[Data extracted from a collection]
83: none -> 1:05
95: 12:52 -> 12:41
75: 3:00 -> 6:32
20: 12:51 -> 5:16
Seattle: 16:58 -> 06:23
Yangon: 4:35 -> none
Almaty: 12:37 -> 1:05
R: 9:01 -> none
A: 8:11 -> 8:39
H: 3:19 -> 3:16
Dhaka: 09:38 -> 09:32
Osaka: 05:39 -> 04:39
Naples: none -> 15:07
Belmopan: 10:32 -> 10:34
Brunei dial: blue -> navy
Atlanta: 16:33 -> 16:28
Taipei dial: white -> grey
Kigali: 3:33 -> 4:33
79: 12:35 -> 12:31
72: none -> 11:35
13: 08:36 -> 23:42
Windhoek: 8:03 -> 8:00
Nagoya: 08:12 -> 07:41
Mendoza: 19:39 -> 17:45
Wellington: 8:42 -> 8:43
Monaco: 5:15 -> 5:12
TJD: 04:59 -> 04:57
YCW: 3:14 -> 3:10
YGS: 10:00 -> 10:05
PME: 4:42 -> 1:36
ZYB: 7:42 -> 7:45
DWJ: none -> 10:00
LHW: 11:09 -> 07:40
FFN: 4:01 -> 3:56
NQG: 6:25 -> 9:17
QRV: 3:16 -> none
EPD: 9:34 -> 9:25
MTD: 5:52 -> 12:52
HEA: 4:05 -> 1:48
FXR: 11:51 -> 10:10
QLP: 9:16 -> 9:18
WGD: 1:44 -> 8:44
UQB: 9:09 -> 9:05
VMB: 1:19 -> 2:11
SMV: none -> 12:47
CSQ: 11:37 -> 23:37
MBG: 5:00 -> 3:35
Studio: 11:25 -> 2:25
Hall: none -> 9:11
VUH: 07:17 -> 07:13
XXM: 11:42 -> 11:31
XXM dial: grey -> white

**YOUR TASK:**
Tally the lines of the records above that contain the string "dial", matching case exactly. Reply with the number alone.

**WORKED SOLUTION:**
3